#### TASK DIRECTIONS:
Pick out and copy each line in the records below that contains the string "shirt". Case counts.

#### GIVEN RECORDS:
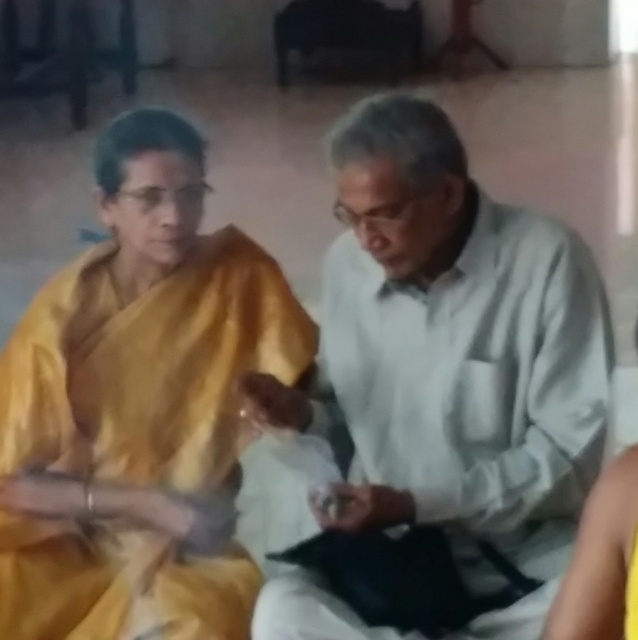
Question: Which point is closer to the camera?

Choices:
 (A) (265, 330)
 (B) (433, 244)

Answer: (B)

Question: Which of the following is the closest to the observer?

Choices:
 (A) (223, 444)
 (B) (491, 497)

Answer: (B)

Question: Is the position of white matte shirt at center more distant than that of yellow silk saree at left?

Choices:
 (A) yes
 (B) no

Answer: (B)

Question: Can you confirm if white matte shirt at center is thinner than yellow silk saree at left?

Choices:
 (A) no
 (B) yes

Answer: (B)

Question: Observing the image, what is the correct spatial positioning of white matte shirt at center in reference to yellow silk saree at left?

Choices:
 (A) right
 (B) left

Answer: (A)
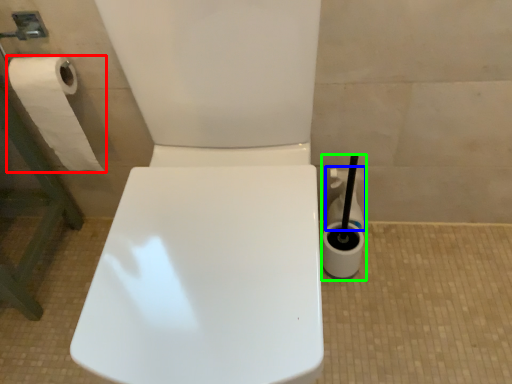
Question: Which object is positioned farthest from toilet paper (highlighted by a red box)? Select from cleaning product (highlighted by a blue box) and cleaning product (highlighted by a green box).

Choices:
 (A) cleaning product
 (B) cleaning product

Answer: (B)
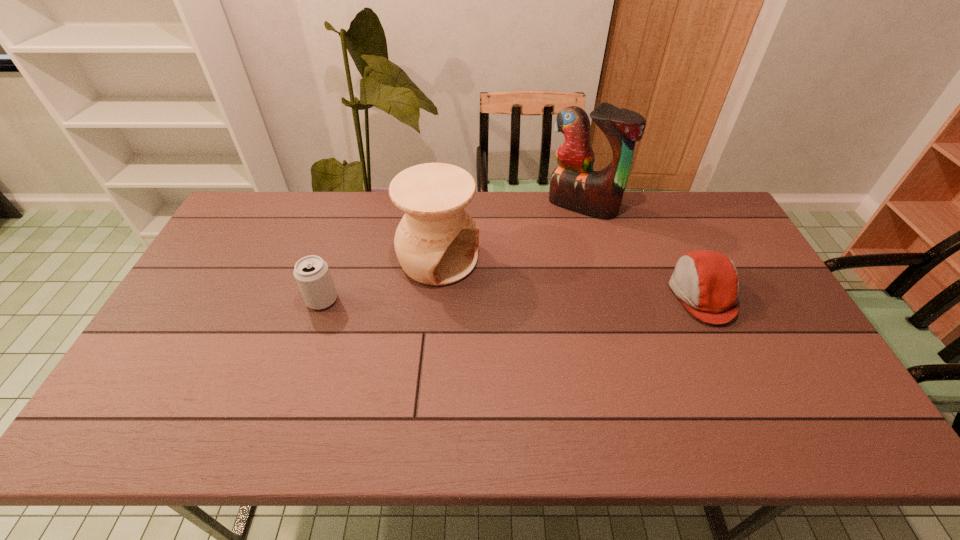
Find the location of `the second shortest object`. the second shortest object is located at coordinates (312, 274).

Locate an element on the screen. The height and width of the screenshot is (540, 960). can is located at coordinates (312, 274).

I want to click on the shortest object, so click(707, 282).

Find the location of a particular element. cap is located at coordinates (707, 282).

Locate an element on the screen. The width and height of the screenshot is (960, 540). the third shortest object is located at coordinates (436, 242).

The height and width of the screenshot is (540, 960). I want to click on pottery, so click(436, 242).

The height and width of the screenshot is (540, 960). I want to click on parrot, so click(x=574, y=185).

What are the coordinates of `the third object from left to right` in the screenshot? It's located at (574, 185).

This screenshot has height=540, width=960. In order to click on vacant region located 0.080m on the left of the leftmost object in this screenshot , I will do `click(278, 300)`.

You are a GUI agent. You are given a task and a screenshot of the screen. Output one action in this format:
    pyautogui.click(x=<x>, y=<y>)
    Task: Click on the free space located on the front-facing side of the cap
    The width and height of the screenshot is (960, 540).
    Given the screenshot: What is the action you would take?
    pyautogui.click(x=543, y=294)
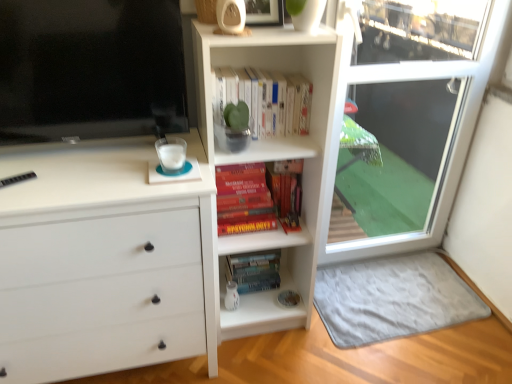
Find the location of `free space in front of gray soft rug at lower right`. free space in front of gray soft rug at lower right is located at coordinates (416, 359).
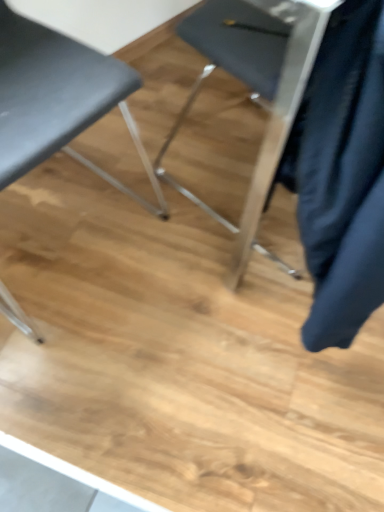
Question: Should I look upward or downward to see matte black chair at center, arranged as the second chair when viewed from the left?

Choices:
 (A) up
 (B) down

Answer: (A)

Question: Is matte black chair at left, the first chair in the left-to-right sequence, positioned behind matte black chair at center, arranged as the second chair when viewed from the left?

Choices:
 (A) no
 (B) yes

Answer: (A)

Question: Considering the relative sizes of matte black chair at left, the first chair in the left-to-right sequence, and matte black chair at center, arranged as the second chair when viewed from the left, in the image provided, is matte black chair at left, the first chair in the left-to-right sequence, taller than matte black chair at center, arranged as the second chair when viewed from the left,?

Choices:
 (A) no
 (B) yes

Answer: (B)

Question: Can you confirm if matte black chair at left, the first chair in the left-to-right sequence, is positioned to the left of matte black chair at center, the first chair from the right?

Choices:
 (A) yes
 (B) no

Answer: (A)

Question: From the image's perspective, is matte black chair at left, the first chair in the left-to-right sequence, over matte black chair at center, arranged as the second chair when viewed from the left?

Choices:
 (A) yes
 (B) no

Answer: (B)

Question: Is matte black chair at left, the first chair in the left-to-right sequence, closer to camera compared to matte black chair at center, the first chair from the right?

Choices:
 (A) no
 (B) yes

Answer: (B)

Question: From a real-world perspective, is matte black chair at left, the first chair in the left-to-right sequence, under matte black chair at center, the first chair from the right?

Choices:
 (A) no
 (B) yes

Answer: (A)

Question: Is matte black chair at center, the first chair from the right, placed right next to matte black chair at left, the first chair in the left-to-right sequence?

Choices:
 (A) no
 (B) yes

Answer: (A)

Question: Is the depth of matte black chair at center, the first chair from the right, less than that of matte black chair at left, the first chair in the left-to-right sequence?

Choices:
 (A) no
 (B) yes

Answer: (A)

Question: Is matte black chair at center, arranged as the second chair when viewed from the left, located outside matte black chair at left, the second chair positioned from the right?

Choices:
 (A) yes
 (B) no

Answer: (A)

Question: From a real-world perspective, is matte black chair at center, arranged as the second chair when viewed from the left, physically below matte black chair at left, the second chair positioned from the right?

Choices:
 (A) no
 (B) yes

Answer: (B)

Question: Is matte black chair at center, arranged as the second chair when viewed from the left, wider than matte black chair at left, the first chair in the left-to-right sequence?

Choices:
 (A) no
 (B) yes

Answer: (A)

Question: Does matte black chair at center, the first chair from the right, contain matte black chair at left, the second chair positioned from the right?

Choices:
 (A) yes
 (B) no

Answer: (B)

Question: Visually, is matte black chair at center, the first chair from the right, positioned to the left or to the right of matte black chair at left, the second chair positioned from the right?

Choices:
 (A) left
 (B) right

Answer: (B)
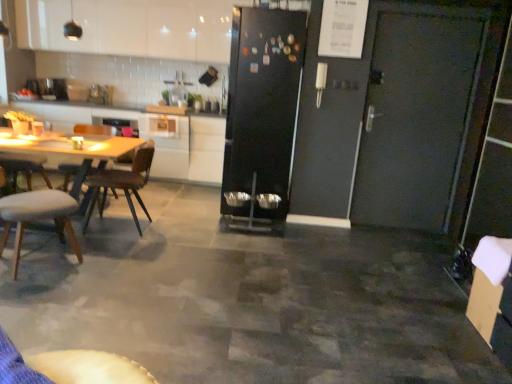
Question: Is the position of white glossy cabinet at upper left, which is counted as the second cabinetry, starting from the bottom, less distant than that of white leather chair at left, the second chair in the back-to-front sequence?

Choices:
 (A) no
 (B) yes

Answer: (A)

Question: Can you confirm if white glossy cabinet at upper left, which appears as the 1th cabinetry when viewed from the top, is positioned to the left of white leather chair at left, the second chair in the back-to-front sequence?

Choices:
 (A) yes
 (B) no

Answer: (B)

Question: Is white glossy cabinet at upper left, which is counted as the second cabinetry, starting from the bottom, shorter than white leather chair at left, which ranks as the first chair in front-to-back order?

Choices:
 (A) no
 (B) yes

Answer: (A)

Question: Is white glossy cabinet at upper left, which is counted as the second cabinetry, starting from the bottom, facing towards white leather chair at left, which ranks as the first chair in front-to-back order?

Choices:
 (A) yes
 (B) no

Answer: (B)

Question: From the image's perspective, is white glossy cabinet at upper left, which is counted as the second cabinetry, starting from the bottom, on top of white leather chair at left, which ranks as the first chair in front-to-back order?

Choices:
 (A) no
 (B) yes

Answer: (B)

Question: Considering the positions of white glossy cabinet at center, which is the 2th cabinetry in top-to-bottom order, and black matte refrigerator at center in the image, is white glossy cabinet at center, which is the 2th cabinetry in top-to-bottom order, taller or shorter than black matte refrigerator at center?

Choices:
 (A) tall
 (B) short

Answer: (B)

Question: Based on their sizes in the image, would you say white glossy cabinet at center, which is the 1th cabinetry from bottom to top, is bigger or smaller than black matte refrigerator at center?

Choices:
 (A) big
 (B) small

Answer: (B)

Question: Would you say white glossy cabinet at center, which is the 2th cabinetry in top-to-bottom order, is inside or outside black matte refrigerator at center?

#### EXPECTED ANSWER:
Question: Is the position of white matte shirt at center more distant than that of yellow silk saree at left?
Question: Can you confirm if white matte shirt at center is thinner than yellow silk saree at left?
Question: Observing the image, what is the correct spatial positioning of white matte shirt at center in reference to yellow silk saree at left?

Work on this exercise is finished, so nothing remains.